◆ The task
Below is a listing to repeat exactly, with its pictures left out.
[[ Data excerpts open ]]
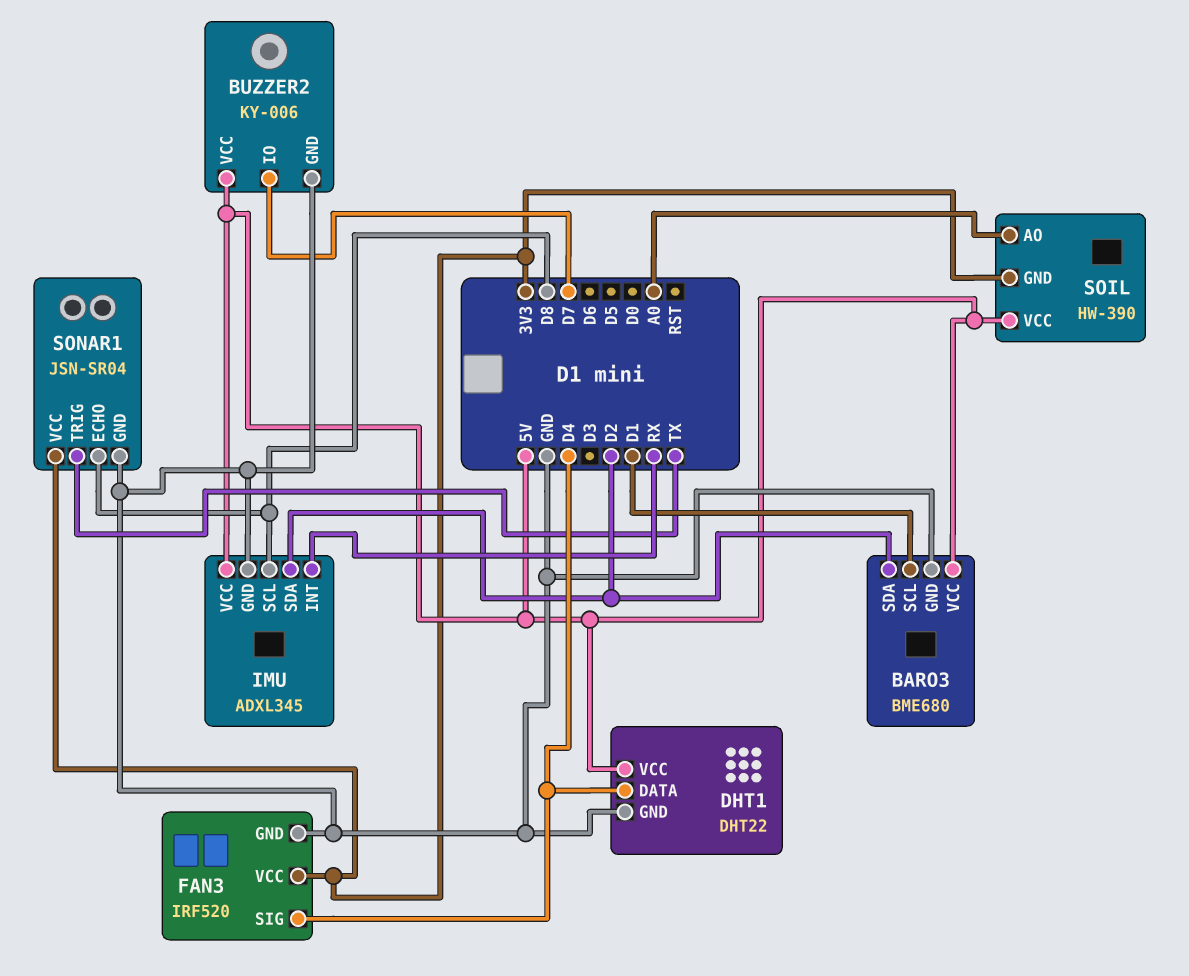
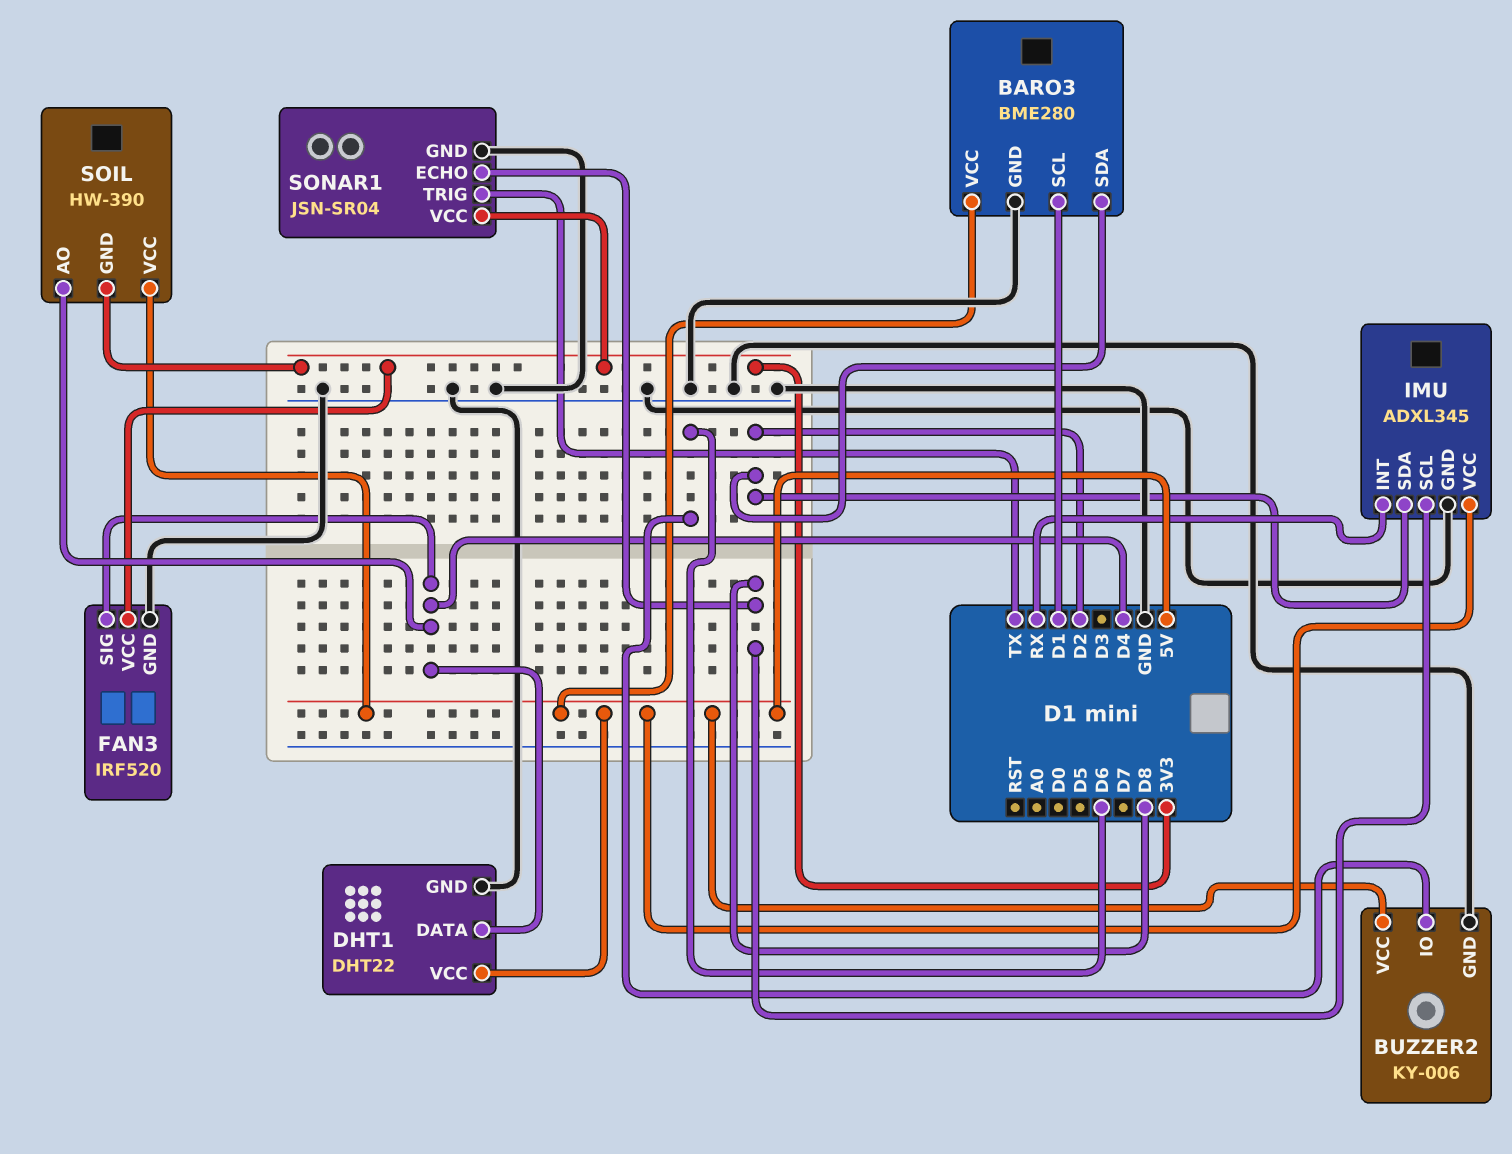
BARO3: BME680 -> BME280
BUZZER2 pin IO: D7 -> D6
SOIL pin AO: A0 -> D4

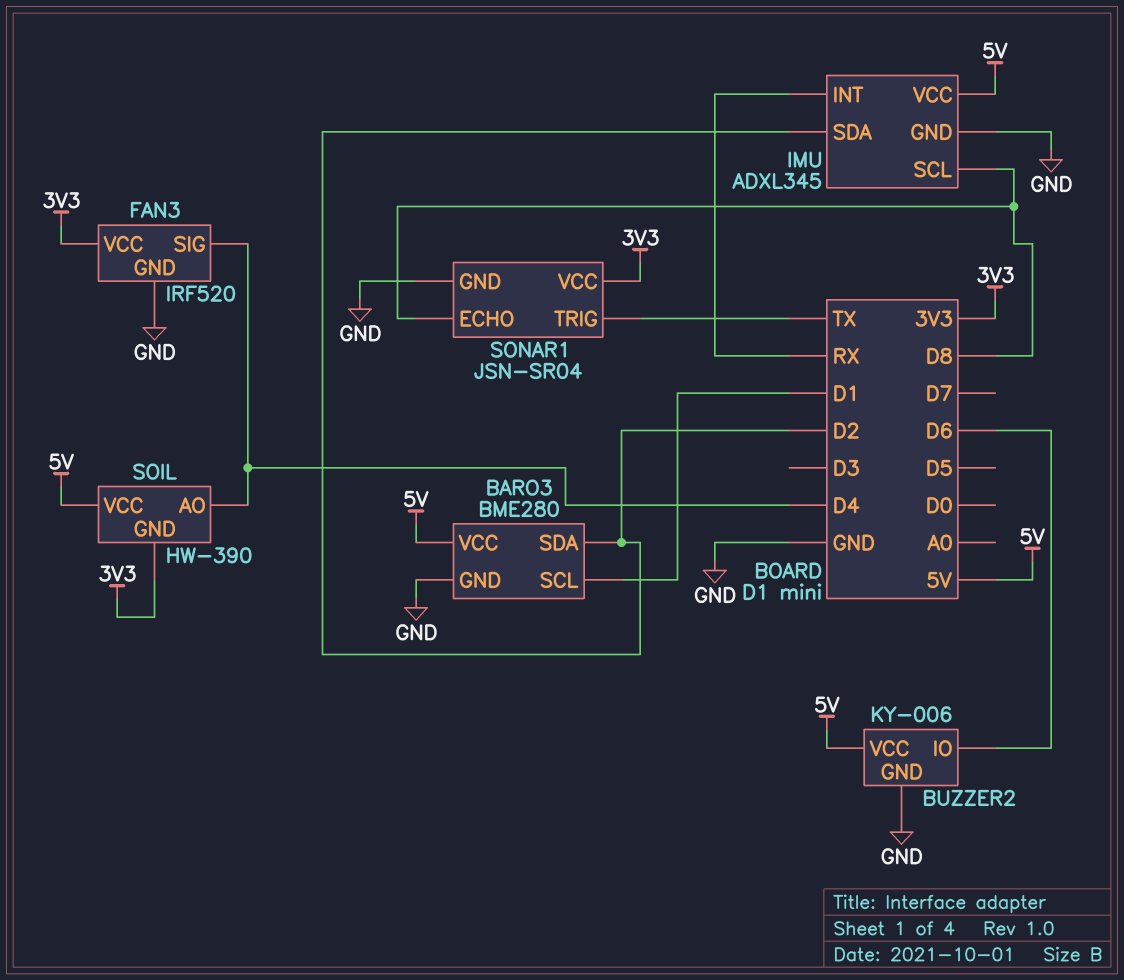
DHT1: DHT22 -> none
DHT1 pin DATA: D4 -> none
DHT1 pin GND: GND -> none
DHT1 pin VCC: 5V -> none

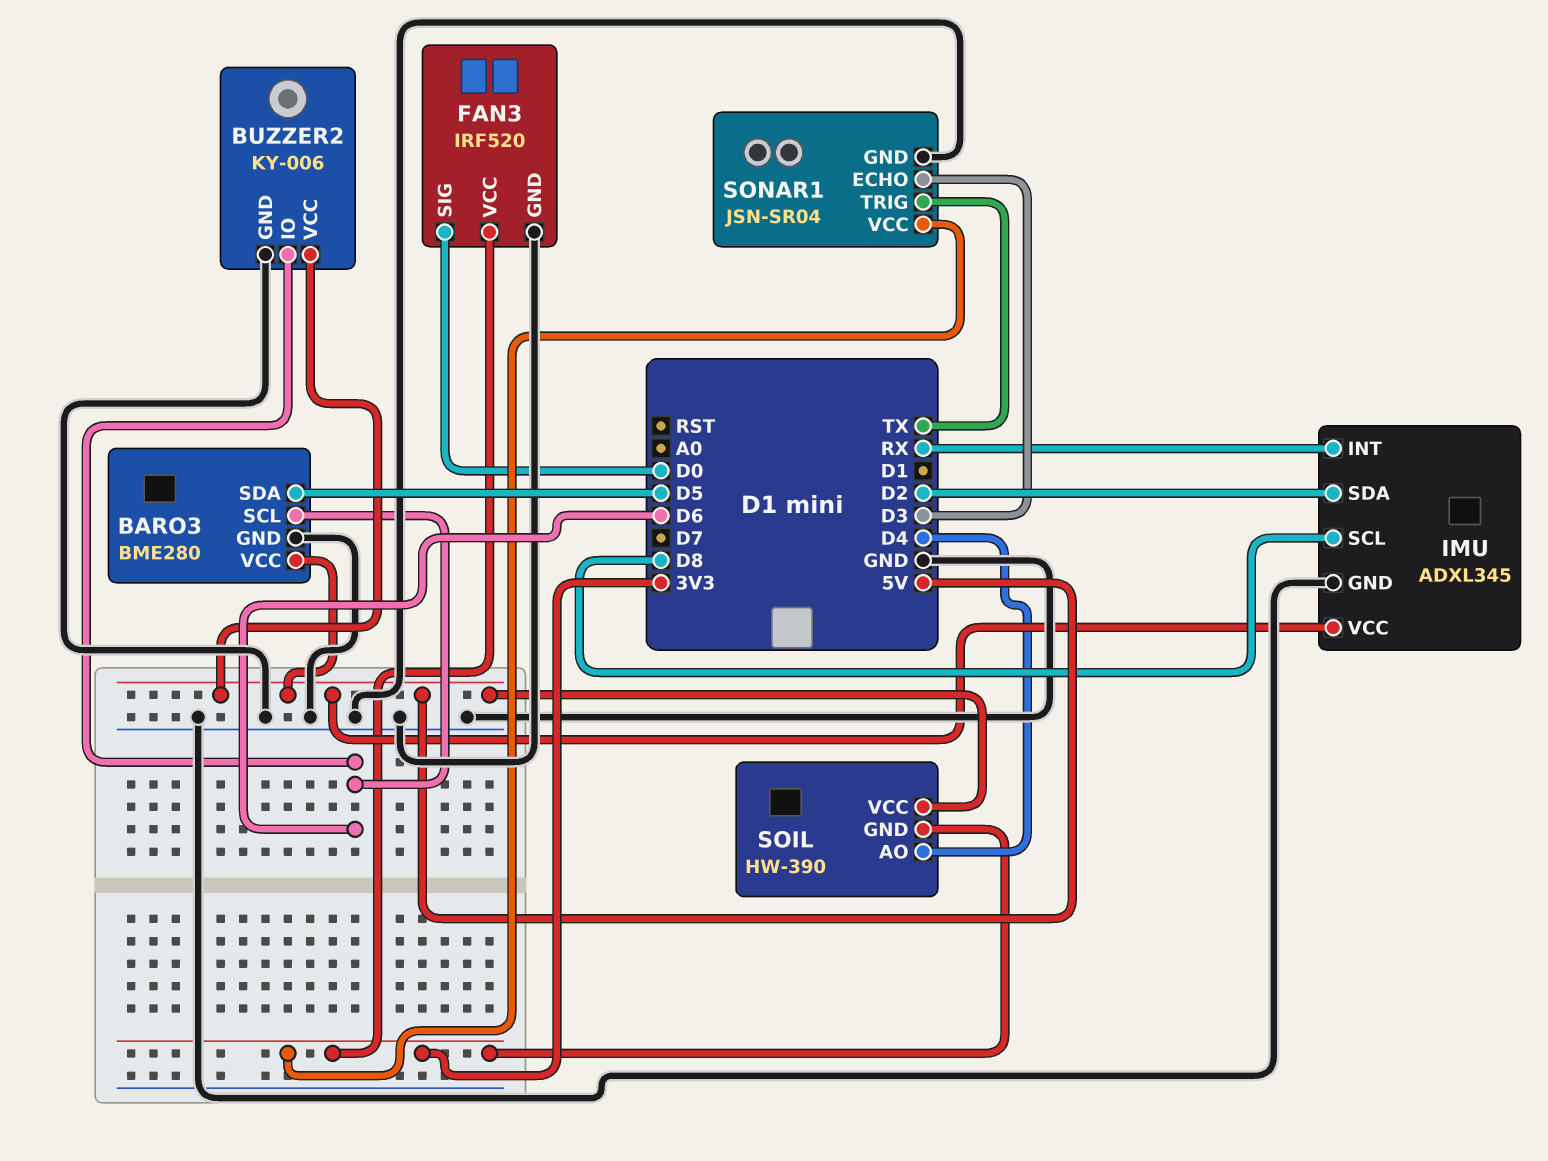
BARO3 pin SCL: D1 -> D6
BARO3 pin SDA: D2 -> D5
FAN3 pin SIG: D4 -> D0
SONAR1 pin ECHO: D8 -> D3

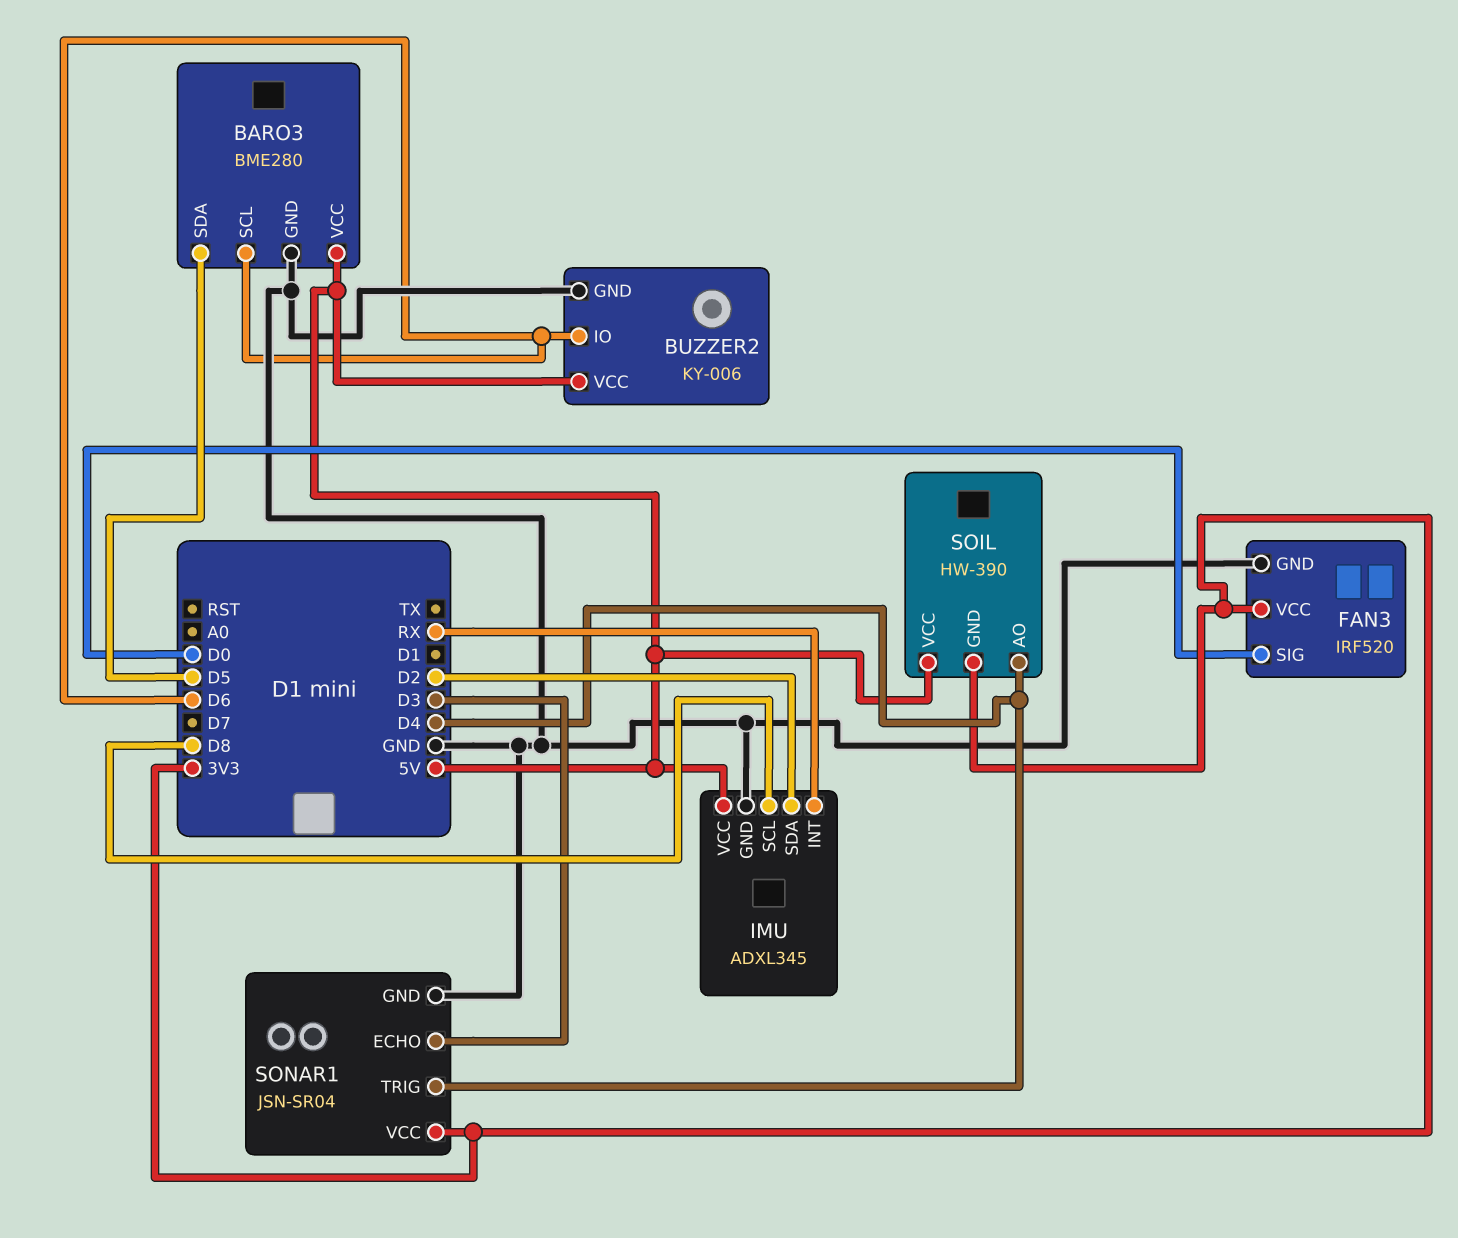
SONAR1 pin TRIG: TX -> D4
[[ Data excerpts closed ]]
◆ Answer box
BARO3: BME680 -> BME280
BUZZER2 pin IO: D7 -> D6
SOIL pin AO: A0 -> D4

DHT1: DHT22 -> none
DHT1 pin DATA: D4 -> none
DHT1 pin GND: GND -> none
DHT1 pin VCC: 5V -> none

BARO3 pin SCL: D1 -> D6
BARO3 pin SDA: D2 -> D5
FAN3 pin SIG: D4 -> D0
SONAR1 pin ECHO: D8 -> D3

SONAR1 pin TRIG: TX -> D4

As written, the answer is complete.